工作数据:
===

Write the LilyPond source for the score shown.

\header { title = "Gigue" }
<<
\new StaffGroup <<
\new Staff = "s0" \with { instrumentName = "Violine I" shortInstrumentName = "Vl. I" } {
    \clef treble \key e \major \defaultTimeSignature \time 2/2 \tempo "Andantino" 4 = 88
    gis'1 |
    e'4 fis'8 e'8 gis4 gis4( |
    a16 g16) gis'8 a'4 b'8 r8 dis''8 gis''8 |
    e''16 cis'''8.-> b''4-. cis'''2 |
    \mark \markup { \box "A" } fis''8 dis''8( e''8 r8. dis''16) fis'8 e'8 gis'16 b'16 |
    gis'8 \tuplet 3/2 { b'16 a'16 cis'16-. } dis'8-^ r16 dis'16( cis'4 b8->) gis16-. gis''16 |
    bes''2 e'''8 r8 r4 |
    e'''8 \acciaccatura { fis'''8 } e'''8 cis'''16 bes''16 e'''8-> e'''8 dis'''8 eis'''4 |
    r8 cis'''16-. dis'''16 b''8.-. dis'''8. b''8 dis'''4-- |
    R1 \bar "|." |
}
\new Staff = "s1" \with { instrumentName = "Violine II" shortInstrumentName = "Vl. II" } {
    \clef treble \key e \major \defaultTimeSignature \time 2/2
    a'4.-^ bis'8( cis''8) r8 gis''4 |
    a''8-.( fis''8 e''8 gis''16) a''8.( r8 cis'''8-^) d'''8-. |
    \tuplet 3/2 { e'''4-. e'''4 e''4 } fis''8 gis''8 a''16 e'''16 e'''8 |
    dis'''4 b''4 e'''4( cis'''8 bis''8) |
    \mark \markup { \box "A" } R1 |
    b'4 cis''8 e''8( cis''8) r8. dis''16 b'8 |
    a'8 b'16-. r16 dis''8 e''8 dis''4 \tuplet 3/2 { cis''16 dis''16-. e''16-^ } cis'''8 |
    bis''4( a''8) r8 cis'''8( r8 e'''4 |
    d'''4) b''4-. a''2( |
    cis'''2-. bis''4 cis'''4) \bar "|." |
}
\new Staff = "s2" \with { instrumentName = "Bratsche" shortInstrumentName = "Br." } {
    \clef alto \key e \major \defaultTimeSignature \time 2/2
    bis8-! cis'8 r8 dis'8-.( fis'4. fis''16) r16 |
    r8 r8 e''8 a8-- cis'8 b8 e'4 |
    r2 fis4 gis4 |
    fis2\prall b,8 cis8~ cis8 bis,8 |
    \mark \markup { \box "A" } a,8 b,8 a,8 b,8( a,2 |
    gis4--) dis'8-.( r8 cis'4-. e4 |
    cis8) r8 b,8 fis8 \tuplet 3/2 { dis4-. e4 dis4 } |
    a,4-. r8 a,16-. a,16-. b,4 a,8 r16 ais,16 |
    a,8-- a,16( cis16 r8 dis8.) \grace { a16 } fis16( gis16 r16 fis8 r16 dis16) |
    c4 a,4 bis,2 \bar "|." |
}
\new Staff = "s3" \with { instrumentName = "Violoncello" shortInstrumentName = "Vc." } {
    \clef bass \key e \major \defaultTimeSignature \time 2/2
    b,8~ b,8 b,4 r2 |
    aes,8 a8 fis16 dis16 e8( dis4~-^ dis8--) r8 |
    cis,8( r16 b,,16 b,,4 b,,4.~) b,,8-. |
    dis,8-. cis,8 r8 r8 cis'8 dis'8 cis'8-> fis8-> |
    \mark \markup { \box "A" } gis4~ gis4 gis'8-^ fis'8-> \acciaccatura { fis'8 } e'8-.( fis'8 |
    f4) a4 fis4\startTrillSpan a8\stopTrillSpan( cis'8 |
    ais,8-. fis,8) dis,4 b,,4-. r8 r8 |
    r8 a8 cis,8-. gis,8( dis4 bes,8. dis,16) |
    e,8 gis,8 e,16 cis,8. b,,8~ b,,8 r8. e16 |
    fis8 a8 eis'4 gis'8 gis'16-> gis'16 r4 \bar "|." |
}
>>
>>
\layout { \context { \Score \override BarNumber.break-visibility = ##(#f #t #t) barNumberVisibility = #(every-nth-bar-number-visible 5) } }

===

给定指令: 请找出材料中含有字符串“shortInstrumentName”的每一行，并将这些行原样抄录下来。

任务回答:
\new Staff = "s0" \with { instrumentName = "Violine I" shortInstrumentName = "Vl. I" } {
\new Staff = "s1" \with { instrumentName = "Violine II" shortInstrumentName = "Vl. II" } {
\new Staff = "s2" \with { instrumentName = "Bratsche" shortInstrumentName = "Br." } {
\new Staff = "s3" \with { instrumentName = "Violoncello" shortInstrumentName = "Vc." } {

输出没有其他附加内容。